DATA FOR ANALYSIS
-=-=-=-=-
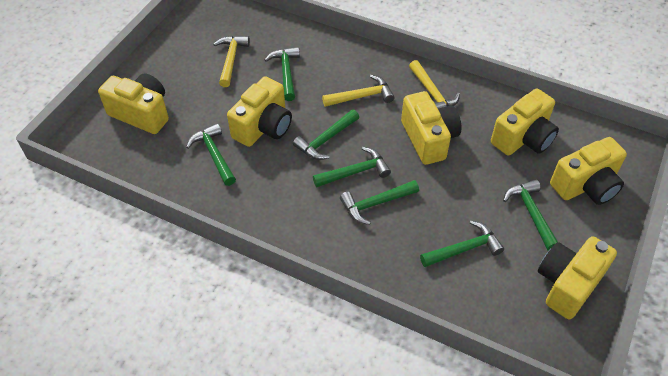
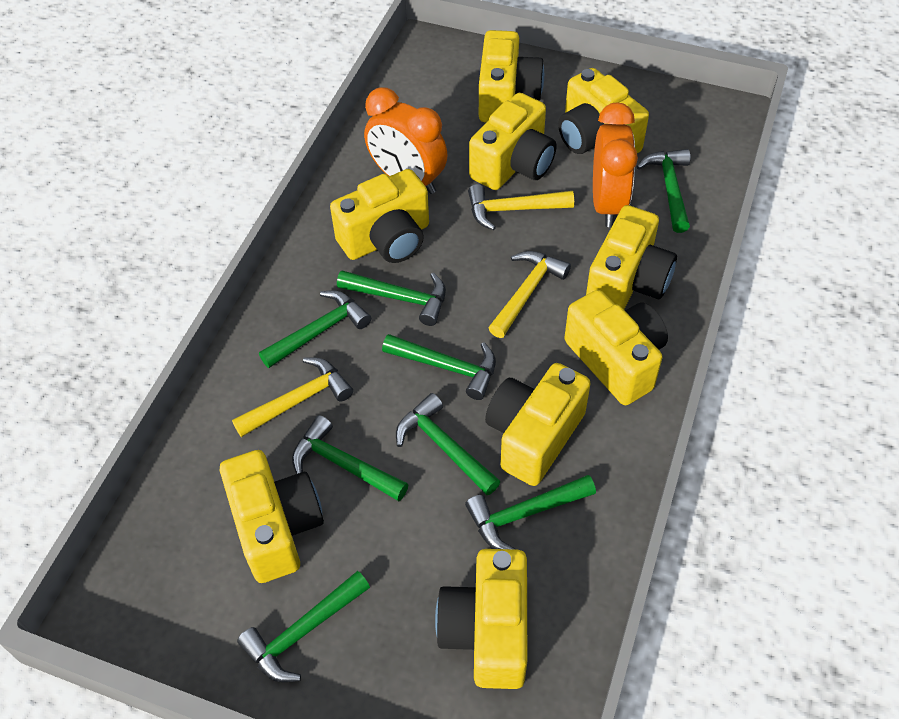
green hammer: 7 -> 8
orange clock: 0 -> 2
yellow camera: 6 -> 9

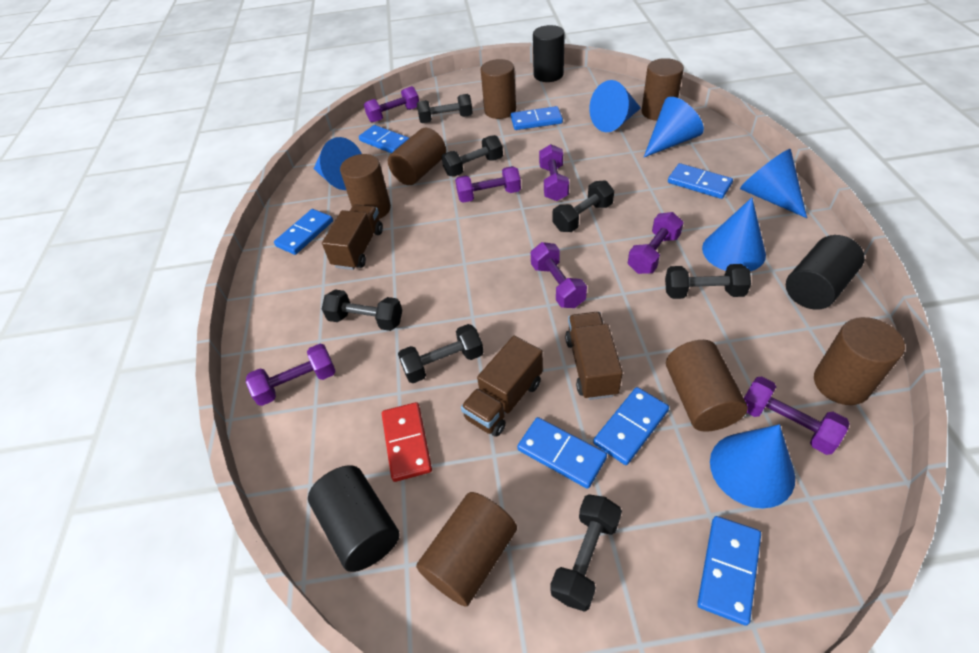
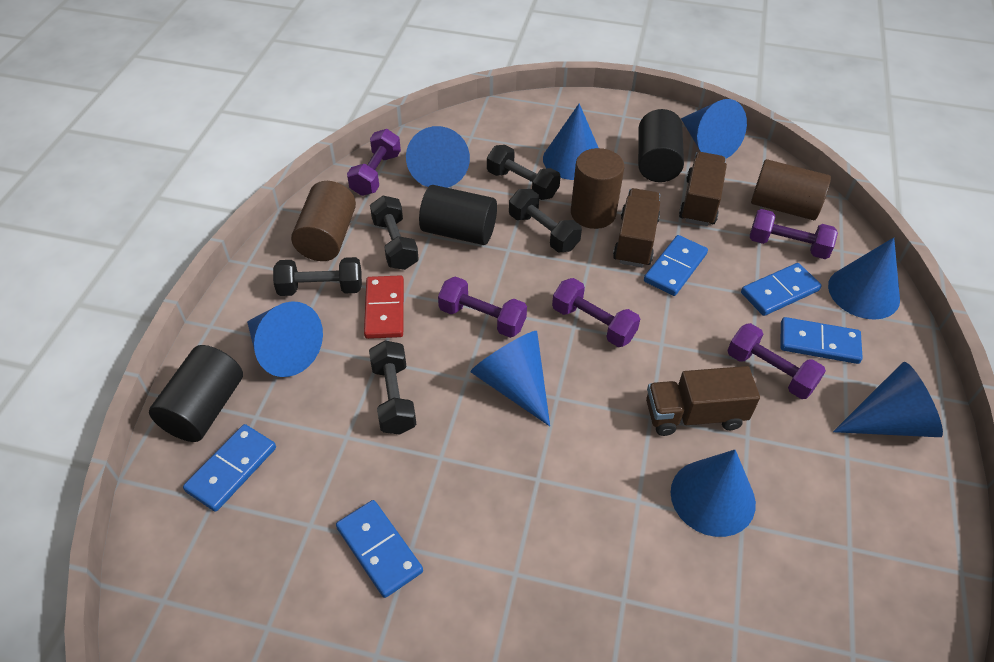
black dumbbell: 7 -> 5
blue cone: 6 -> 8
blue domino: 7 -> 5
brown cylinder: 7 -> 3
purple dumbbell: 7 -> 5

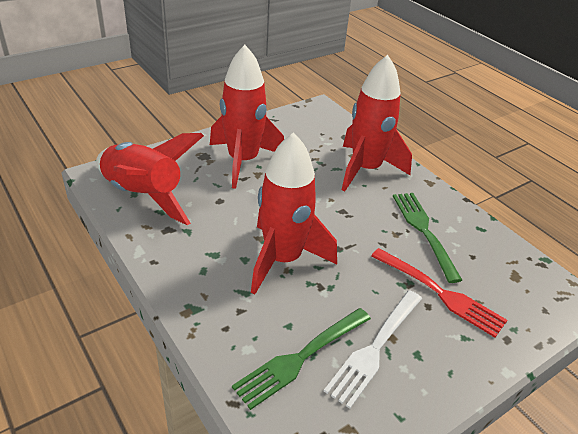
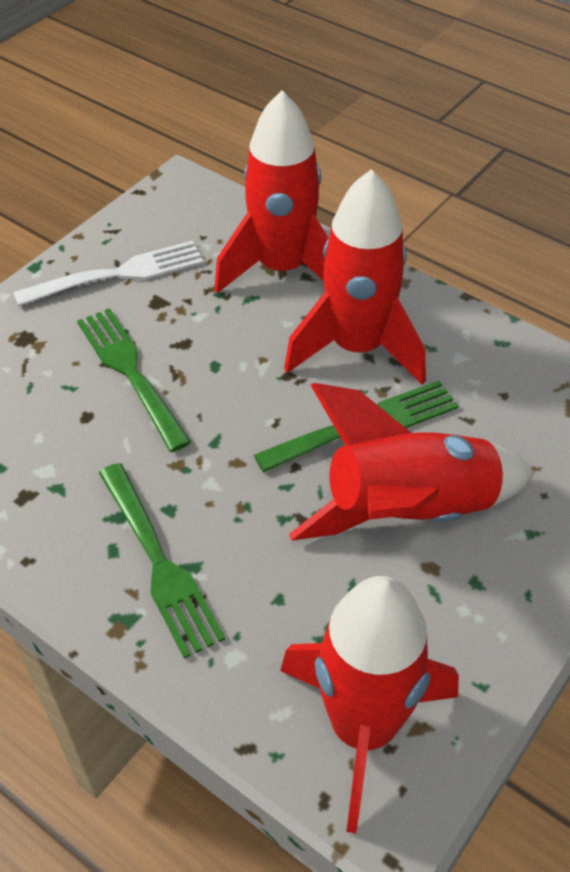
green fork: 2 -> 3
red fork: 1 -> 0

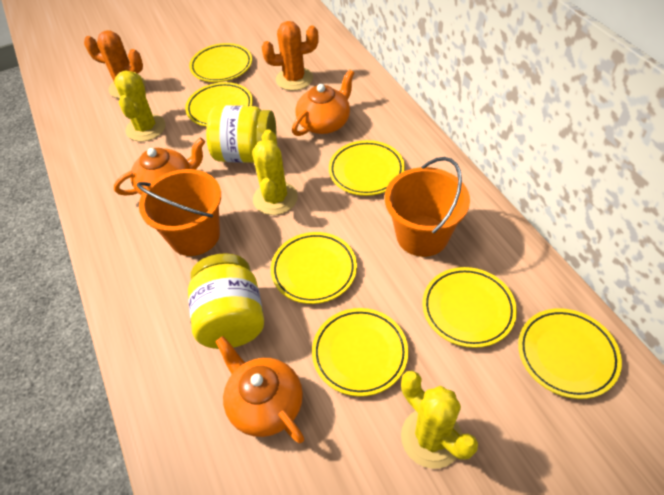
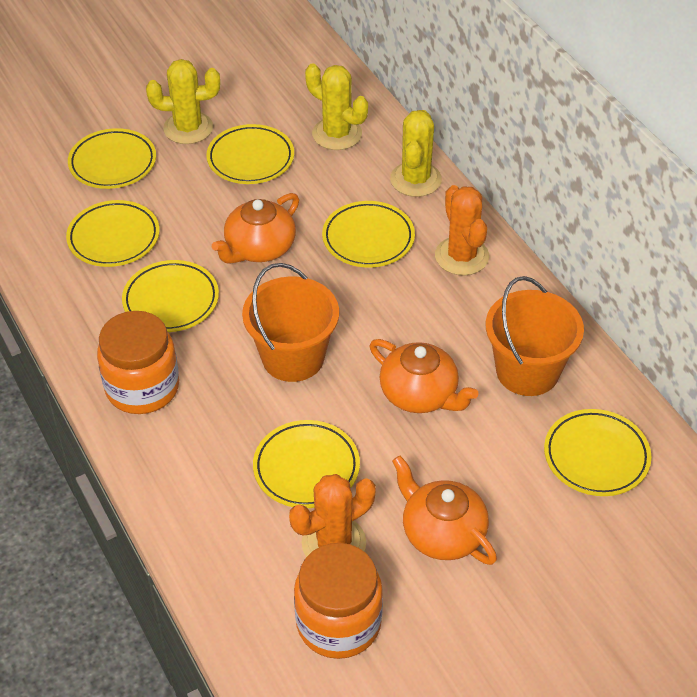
orange jar: 0 -> 2
yellow jar: 2 -> 0

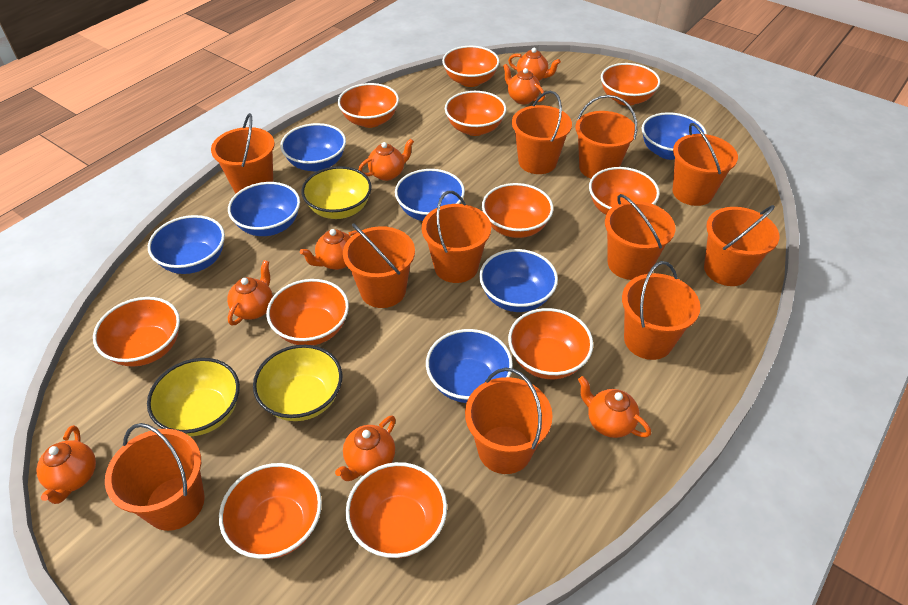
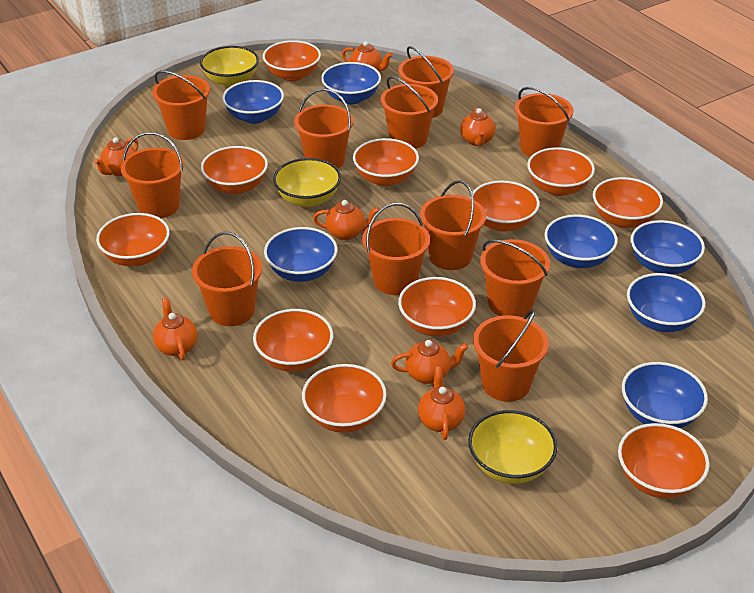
orange teapot: 8 -> 7

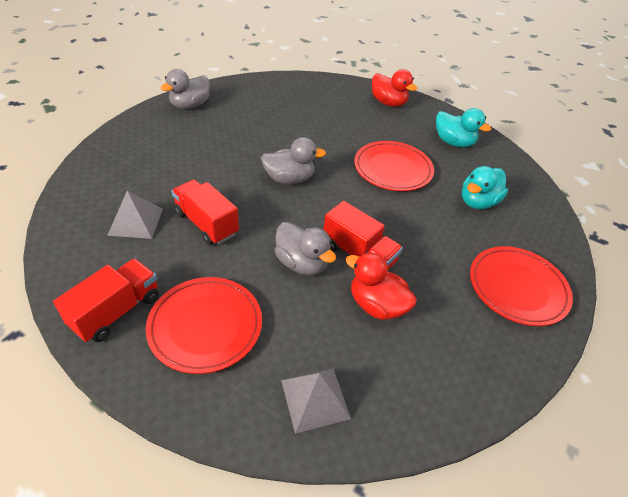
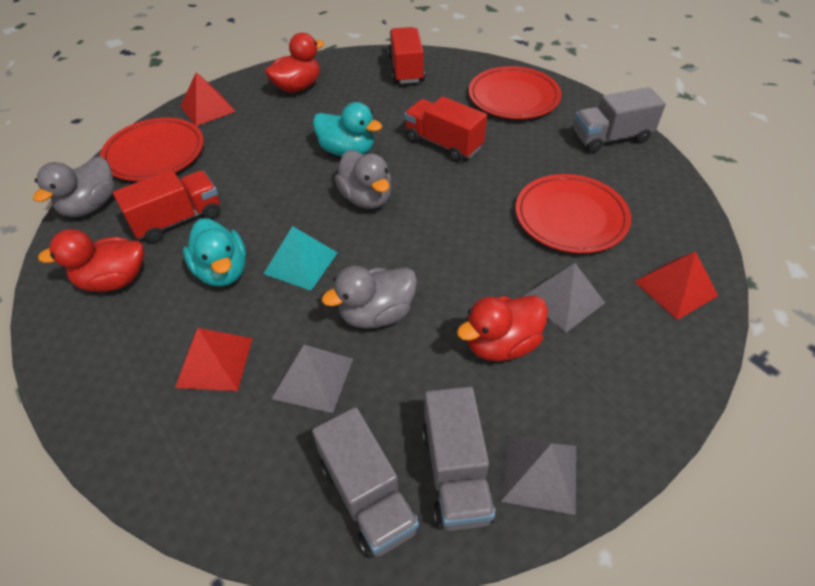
grey pyramid: 2 -> 3
grey truck: 0 -> 3
red duck: 2 -> 3
red pyramid: 0 -> 3
turquoise pyramid: 0 -> 1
-=-=-=-=-
Write out the entries again word for word. Do not include the pictures.

green hammer: 7 -> 8
orange clock: 0 -> 2
yellow camera: 6 -> 9

black dumbbell: 7 -> 5
blue cone: 6 -> 8
blue domino: 7 -> 5
brown cylinder: 7 -> 3
purple dumbbell: 7 -> 5

green fork: 2 -> 3
red fork: 1 -> 0

orange jar: 0 -> 2
yellow jar: 2 -> 0

orange teapot: 8 -> 7

grey pyramid: 2 -> 3
grey truck: 0 -> 3
red duck: 2 -> 3
red pyramid: 0 -> 3
turquoise pyramid: 0 -> 1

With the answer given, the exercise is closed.